**ABOUT THIS EXERCISE:** Give back every record that follows, exactly as written.

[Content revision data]
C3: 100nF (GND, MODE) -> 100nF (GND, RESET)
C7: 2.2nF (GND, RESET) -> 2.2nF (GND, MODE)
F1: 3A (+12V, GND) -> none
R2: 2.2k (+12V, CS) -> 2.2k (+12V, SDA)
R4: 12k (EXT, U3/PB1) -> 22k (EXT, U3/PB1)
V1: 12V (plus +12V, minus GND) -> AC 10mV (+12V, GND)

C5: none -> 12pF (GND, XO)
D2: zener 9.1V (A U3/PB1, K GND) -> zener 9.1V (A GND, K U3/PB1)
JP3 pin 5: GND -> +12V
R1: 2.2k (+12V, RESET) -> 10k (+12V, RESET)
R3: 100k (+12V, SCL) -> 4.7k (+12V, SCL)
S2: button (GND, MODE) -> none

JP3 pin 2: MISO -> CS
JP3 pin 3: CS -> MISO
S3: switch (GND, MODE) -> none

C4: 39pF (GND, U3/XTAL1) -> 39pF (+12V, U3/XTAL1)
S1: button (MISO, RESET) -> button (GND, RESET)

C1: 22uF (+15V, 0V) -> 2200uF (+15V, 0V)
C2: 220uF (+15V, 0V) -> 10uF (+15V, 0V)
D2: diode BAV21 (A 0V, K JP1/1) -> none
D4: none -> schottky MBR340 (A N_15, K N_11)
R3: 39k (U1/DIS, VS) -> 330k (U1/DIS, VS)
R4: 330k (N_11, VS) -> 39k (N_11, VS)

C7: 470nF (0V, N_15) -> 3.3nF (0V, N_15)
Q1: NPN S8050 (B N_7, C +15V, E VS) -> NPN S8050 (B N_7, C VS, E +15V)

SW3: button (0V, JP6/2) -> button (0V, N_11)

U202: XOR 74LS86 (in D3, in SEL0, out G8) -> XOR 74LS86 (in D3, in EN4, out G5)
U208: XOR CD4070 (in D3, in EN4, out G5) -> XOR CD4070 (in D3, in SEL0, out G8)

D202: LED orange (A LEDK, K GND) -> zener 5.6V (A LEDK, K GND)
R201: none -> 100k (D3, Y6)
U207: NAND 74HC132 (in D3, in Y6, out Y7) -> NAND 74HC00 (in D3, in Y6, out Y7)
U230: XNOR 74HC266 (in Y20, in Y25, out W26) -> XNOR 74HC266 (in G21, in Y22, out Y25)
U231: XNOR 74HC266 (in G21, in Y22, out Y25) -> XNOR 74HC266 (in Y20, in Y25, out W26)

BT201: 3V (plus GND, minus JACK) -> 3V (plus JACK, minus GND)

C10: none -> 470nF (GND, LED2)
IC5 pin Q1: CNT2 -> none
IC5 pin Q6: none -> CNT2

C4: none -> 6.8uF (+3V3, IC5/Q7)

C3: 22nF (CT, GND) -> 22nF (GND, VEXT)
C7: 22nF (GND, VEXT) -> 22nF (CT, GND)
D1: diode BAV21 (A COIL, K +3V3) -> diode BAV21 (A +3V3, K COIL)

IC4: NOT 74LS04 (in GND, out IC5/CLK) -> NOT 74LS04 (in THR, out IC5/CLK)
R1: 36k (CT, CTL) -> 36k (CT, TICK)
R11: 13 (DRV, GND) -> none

**TASK ANSWER:**
C3: 100nF (GND, MODE) -> 100nF (GND, RESET)
C7: 2.2nF (GND, RESET) -> 2.2nF (GND, MODE)
F1: 3A (+12V, GND) -> none
R2: 2.2k (+12V, CS) -> 2.2k (+12V, SDA)
R4: 12k (EXT, U3/PB1) -> 22k (EXT, U3/PB1)
V1: 12V (plus +12V, minus GND) -> AC 10mV (+12V, GND)

C5: none -> 12pF (GND, XO)
D2: zener 9.1V (A U3/PB1, K GND) -> zener 9.1V (A GND, K U3/PB1)
JP3 pin 5: GND -> +12V
R1: 2.2k (+12V, RESET) -> 10k (+12V, RESET)
R3: 100k (+12V, SCL) -> 4.7k (+12V, SCL)
S2: button (GND, MODE) -> none

JP3 pin 2: MISO -> CS
JP3 pin 3: CS -> MISO
S3: switch (GND, MODE) -> none

C4: 39pF (GND, U3/XTAL1) -> 39pF (+12V, U3/XTAL1)
S1: button (MISO, RESET) -> button (GND, RESET)

C1: 22uF (+15V, 0V) -> 2200uF (+15V, 0V)
C2: 220uF (+15V, 0V) -> 10uF (+15V, 0V)
D2: diode BAV21 (A 0V, K JP1/1) -> none
D4: none -> schottky MBR340 (A N_15, K N_11)
R3: 39k (U1/DIS, VS) -> 330k (U1/DIS, VS)
R4: 330k (N_11, VS) -> 39k (N_11, VS)

C7: 470nF (0V, N_15) -> 3.3nF (0V, N_15)
Q1: NPN S8050 (B N_7, C +15V, E VS) -> NPN S8050 (B N_7, C VS, E +15V)

SW3: button (0V, JP6/2) -> button (0V, N_11)

U202: XOR 74LS86 (in D3, in SEL0, out G8) -> XOR 74LS86 (in D3, in EN4, out G5)
U208: XOR CD4070 (in D3, in EN4, out G5) -> XOR CD4070 (in D3, in SEL0, out G8)

D202: LED orange (A LEDK, K GND) -> zener 5.6V (A LEDK, K GND)
R201: none -> 100k (D3, Y6)
U207: NAND 74HC132 (in D3, in Y6, out Y7) -> NAND 74HC00 (in D3, in Y6, out Y7)
U230: XNOR 74HC266 (in Y20, in Y25, out W26) -> XNOR 74HC266 (in G21, in Y22, out Y25)
U231: XNOR 74HC266 (in G21, in Y22, out Y25) -> XNOR 74HC266 (in Y20, in Y25, out W26)

BT201: 3V (plus GND, minus JACK) -> 3V (plus JACK, minus GND)

C10: none -> 470nF (GND, LED2)
IC5 pin Q1: CNT2 -> none
IC5 pin Q6: none -> CNT2

C4: none -> 6.8uF (+3V3, IC5/Q7)

C3: 22nF (CT, GND) -> 22nF (GND, VEXT)
C7: 22nF (GND, VEXT) -> 22nF (CT, GND)
D1: diode BAV21 (A COIL, K +3V3) -> diode BAV21 (A +3V3, K COIL)

IC4: NOT 74LS04 (in GND, out IC5/CLK) -> NOT 74LS04 (in THR, out IC5/CLK)
R1: 36k (CT, CTL) -> 36k (CT, TICK)
R11: 13 (DRV, GND) -> none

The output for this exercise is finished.